Segment Start: Records

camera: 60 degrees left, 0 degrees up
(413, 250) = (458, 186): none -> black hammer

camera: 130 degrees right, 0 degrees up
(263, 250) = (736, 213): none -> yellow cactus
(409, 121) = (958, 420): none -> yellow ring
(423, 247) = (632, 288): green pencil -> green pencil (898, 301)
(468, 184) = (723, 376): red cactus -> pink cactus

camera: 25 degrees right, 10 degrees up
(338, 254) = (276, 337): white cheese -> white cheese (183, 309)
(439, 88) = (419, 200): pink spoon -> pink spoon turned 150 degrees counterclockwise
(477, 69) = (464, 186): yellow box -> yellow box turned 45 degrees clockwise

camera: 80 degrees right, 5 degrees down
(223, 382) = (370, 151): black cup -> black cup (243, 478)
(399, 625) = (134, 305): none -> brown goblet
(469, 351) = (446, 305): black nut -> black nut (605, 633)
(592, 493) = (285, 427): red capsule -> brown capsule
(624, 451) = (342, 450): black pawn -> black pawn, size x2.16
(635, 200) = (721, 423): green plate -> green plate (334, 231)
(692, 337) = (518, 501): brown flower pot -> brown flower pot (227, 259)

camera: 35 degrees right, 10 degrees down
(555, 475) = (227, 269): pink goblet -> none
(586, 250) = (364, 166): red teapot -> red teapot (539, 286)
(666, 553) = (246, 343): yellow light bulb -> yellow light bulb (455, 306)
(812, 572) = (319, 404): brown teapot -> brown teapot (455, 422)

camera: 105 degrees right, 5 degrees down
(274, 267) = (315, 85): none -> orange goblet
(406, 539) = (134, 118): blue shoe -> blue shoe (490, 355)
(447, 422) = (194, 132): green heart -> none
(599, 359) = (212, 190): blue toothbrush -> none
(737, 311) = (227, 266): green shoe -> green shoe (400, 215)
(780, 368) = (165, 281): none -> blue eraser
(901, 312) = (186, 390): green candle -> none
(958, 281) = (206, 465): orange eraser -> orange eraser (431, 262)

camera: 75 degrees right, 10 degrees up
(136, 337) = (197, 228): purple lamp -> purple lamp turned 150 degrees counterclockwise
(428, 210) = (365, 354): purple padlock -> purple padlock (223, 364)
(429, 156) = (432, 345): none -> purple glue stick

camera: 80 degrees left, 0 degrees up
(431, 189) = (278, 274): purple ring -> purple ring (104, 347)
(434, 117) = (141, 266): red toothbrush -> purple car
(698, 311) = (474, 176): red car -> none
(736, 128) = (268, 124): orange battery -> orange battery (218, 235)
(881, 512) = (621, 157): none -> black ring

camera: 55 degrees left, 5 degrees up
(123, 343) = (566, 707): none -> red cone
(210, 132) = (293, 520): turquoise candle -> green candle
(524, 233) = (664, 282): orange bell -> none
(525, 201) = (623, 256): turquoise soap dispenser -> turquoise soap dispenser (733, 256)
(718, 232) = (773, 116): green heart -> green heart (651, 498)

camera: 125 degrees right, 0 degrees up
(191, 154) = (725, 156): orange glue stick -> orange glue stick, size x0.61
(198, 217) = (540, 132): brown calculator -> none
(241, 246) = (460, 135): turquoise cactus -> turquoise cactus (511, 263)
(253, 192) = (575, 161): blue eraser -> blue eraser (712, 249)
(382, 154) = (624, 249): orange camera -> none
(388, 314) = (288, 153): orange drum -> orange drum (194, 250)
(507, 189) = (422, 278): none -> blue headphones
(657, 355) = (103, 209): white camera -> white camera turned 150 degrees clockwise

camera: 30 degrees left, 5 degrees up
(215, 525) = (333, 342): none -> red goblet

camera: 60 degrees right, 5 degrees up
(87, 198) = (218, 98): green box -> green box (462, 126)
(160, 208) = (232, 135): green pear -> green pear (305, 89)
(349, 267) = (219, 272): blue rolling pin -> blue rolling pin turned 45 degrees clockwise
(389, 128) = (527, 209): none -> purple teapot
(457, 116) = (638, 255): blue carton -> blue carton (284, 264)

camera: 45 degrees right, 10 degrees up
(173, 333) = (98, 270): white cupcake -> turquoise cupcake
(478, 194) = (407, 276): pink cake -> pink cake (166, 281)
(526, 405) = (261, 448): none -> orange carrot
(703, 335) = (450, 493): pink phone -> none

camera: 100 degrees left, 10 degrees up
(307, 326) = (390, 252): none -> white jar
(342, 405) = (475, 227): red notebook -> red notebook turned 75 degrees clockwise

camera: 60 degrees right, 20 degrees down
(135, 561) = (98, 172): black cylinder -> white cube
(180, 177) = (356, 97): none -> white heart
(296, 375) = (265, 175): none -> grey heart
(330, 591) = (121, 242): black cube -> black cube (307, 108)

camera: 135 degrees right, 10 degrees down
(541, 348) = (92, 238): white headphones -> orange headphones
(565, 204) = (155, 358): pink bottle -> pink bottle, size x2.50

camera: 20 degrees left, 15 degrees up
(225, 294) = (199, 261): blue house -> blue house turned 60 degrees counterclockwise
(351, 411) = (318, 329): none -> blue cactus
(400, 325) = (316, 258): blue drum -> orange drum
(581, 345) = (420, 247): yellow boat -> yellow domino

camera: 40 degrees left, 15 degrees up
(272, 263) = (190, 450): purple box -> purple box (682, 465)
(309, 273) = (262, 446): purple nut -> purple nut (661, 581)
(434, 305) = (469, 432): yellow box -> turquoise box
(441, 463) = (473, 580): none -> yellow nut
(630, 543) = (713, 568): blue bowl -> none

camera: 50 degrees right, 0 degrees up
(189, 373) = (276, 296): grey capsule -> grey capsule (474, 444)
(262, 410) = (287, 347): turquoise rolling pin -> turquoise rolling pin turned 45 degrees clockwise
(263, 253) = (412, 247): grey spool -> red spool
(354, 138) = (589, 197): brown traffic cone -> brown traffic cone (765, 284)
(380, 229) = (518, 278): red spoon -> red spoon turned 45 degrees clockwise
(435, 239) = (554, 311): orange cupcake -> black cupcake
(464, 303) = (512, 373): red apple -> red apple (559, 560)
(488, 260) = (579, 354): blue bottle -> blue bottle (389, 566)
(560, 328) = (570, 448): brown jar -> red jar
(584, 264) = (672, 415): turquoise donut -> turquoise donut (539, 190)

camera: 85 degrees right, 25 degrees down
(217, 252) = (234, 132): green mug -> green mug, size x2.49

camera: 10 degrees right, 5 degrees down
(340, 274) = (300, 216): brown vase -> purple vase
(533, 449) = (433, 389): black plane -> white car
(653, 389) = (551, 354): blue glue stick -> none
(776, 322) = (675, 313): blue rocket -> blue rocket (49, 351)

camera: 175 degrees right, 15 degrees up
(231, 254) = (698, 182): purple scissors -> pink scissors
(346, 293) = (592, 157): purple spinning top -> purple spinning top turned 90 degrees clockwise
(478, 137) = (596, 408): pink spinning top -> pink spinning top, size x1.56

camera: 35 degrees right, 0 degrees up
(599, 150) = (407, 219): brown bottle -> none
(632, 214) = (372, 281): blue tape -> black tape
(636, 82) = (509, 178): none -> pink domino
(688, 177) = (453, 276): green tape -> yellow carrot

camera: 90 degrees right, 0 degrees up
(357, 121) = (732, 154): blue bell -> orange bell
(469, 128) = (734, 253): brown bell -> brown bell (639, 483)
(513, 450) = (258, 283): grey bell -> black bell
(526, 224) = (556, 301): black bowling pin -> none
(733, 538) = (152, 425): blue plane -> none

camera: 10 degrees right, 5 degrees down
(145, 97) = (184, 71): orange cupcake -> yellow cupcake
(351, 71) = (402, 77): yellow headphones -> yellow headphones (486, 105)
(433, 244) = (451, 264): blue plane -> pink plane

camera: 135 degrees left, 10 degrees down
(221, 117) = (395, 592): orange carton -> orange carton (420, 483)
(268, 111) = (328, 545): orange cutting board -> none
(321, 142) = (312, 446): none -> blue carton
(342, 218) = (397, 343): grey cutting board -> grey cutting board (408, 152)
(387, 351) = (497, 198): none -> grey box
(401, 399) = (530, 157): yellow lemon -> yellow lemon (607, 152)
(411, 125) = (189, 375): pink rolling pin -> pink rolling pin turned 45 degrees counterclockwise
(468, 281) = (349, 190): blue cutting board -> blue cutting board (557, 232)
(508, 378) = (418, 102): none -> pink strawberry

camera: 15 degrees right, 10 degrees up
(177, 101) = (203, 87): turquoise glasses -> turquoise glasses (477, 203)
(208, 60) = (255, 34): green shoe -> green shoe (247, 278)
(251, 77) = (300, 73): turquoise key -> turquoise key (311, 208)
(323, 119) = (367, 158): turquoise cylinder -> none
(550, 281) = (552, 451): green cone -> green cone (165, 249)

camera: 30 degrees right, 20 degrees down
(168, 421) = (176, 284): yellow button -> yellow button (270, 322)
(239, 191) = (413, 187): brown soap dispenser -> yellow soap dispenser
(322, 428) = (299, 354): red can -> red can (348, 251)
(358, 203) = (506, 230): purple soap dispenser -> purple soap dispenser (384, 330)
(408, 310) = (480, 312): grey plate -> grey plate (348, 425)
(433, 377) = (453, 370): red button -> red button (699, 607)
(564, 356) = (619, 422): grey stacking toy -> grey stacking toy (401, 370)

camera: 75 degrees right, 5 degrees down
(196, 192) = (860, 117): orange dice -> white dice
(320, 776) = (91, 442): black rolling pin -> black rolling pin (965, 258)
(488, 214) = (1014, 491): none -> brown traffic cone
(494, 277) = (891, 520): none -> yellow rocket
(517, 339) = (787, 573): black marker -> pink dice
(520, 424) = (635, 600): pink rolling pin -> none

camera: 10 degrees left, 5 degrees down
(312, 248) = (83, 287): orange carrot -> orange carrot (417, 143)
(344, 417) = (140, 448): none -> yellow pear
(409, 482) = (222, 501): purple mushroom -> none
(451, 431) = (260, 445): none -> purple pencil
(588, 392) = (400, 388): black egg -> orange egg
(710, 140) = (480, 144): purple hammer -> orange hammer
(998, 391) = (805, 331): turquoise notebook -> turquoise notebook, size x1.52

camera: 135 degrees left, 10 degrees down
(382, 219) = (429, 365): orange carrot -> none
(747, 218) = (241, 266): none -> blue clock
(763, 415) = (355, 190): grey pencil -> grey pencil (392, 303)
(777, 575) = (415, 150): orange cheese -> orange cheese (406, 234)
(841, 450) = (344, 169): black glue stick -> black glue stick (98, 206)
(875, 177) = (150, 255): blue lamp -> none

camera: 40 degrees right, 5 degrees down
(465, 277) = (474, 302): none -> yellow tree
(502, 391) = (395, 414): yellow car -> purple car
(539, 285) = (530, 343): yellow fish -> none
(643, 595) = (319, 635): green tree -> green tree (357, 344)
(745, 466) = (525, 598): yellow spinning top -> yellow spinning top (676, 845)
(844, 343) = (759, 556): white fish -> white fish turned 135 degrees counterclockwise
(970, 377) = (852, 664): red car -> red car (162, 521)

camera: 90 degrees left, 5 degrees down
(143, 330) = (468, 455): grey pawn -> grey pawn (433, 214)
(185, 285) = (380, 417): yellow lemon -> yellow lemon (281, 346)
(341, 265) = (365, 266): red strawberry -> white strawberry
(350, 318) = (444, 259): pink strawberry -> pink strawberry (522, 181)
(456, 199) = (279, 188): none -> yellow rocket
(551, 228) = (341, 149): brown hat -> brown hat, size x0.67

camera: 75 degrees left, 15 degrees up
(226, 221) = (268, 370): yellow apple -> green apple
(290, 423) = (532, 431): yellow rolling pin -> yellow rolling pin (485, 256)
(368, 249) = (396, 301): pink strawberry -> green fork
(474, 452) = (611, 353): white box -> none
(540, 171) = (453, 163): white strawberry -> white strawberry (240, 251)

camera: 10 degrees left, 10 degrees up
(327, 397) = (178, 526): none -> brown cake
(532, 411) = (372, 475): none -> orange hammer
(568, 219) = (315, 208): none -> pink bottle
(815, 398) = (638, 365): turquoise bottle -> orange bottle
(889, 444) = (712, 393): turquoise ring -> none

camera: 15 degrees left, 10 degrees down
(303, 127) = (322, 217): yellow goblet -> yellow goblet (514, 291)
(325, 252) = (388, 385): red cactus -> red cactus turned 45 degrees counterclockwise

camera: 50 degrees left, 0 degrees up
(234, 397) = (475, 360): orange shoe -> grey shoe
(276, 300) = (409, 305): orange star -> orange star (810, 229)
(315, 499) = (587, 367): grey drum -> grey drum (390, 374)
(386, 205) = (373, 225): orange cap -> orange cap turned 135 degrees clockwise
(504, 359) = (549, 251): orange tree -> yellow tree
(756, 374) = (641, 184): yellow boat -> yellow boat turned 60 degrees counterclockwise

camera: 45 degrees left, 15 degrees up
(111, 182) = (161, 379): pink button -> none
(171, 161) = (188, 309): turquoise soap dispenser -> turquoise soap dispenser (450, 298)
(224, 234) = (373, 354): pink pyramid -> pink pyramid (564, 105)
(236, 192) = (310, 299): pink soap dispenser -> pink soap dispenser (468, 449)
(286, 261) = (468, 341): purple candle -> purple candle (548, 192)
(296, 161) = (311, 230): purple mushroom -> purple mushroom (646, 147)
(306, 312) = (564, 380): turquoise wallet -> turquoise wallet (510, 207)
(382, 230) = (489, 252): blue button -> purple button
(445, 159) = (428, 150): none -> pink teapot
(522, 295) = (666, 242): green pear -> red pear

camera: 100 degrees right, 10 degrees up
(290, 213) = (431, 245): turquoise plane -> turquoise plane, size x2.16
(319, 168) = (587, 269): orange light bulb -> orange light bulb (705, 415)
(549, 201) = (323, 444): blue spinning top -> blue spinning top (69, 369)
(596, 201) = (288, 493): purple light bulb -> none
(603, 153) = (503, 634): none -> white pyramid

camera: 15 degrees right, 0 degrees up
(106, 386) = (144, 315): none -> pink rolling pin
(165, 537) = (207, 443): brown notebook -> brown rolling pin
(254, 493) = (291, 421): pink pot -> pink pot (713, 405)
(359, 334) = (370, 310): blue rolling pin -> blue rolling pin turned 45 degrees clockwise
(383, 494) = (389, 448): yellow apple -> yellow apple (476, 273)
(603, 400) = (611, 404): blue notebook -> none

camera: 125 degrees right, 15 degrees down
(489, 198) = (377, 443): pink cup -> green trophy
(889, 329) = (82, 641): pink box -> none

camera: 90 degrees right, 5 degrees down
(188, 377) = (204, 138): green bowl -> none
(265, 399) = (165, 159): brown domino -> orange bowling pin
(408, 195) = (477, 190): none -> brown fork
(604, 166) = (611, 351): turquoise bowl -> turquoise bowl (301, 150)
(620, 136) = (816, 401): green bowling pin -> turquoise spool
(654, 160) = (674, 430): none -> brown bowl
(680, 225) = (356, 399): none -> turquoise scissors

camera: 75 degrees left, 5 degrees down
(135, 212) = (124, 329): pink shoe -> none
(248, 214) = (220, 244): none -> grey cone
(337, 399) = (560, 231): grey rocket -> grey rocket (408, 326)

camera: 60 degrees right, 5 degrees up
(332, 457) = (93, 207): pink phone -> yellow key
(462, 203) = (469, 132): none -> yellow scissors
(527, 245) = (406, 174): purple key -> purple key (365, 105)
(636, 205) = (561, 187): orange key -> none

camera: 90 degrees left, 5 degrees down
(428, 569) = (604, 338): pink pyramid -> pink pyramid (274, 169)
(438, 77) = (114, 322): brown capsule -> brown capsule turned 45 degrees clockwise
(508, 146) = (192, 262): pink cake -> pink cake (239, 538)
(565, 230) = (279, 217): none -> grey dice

Segment End: Records

### What you will do
Once you find the line with "(386, 205) = (373, 225): orange" in the entries above, output it and each line after it up to and including the line with "(319, 168) = (587, 269): orange", and nothing else.

### Task solution
(386, 205) = (373, 225): orange cap -> orange cap turned 135 degrees clockwise
(504, 359) = (549, 251): orange tree -> yellow tree
(756, 374) = (641, 184): yellow boat -> yellow boat turned 60 degrees counterclockwise

camera: 45 degrees left, 15 degrees up
(111, 182) = (161, 379): pink button -> none
(171, 161) = (188, 309): turquoise soap dispenser -> turquoise soap dispenser (450, 298)
(224, 234) = (373, 354): pink pyramid -> pink pyramid (564, 105)
(236, 192) = (310, 299): pink soap dispenser -> pink soap dispenser (468, 449)
(286, 261) = (468, 341): purple candle -> purple candle (548, 192)
(296, 161) = (311, 230): purple mushroom -> purple mushroom (646, 147)
(306, 312) = (564, 380): turquoise wallet -> turquoise wallet (510, 207)
(382, 230) = (489, 252): blue button -> purple button
(445, 159) = (428, 150): none -> pink teapot
(522, 295) = (666, 242): green pear -> red pear

camera: 100 degrees right, 10 degrees up
(290, 213) = (431, 245): turquoise plane -> turquoise plane, size x2.16
(319, 168) = (587, 269): orange light bulb -> orange light bulb (705, 415)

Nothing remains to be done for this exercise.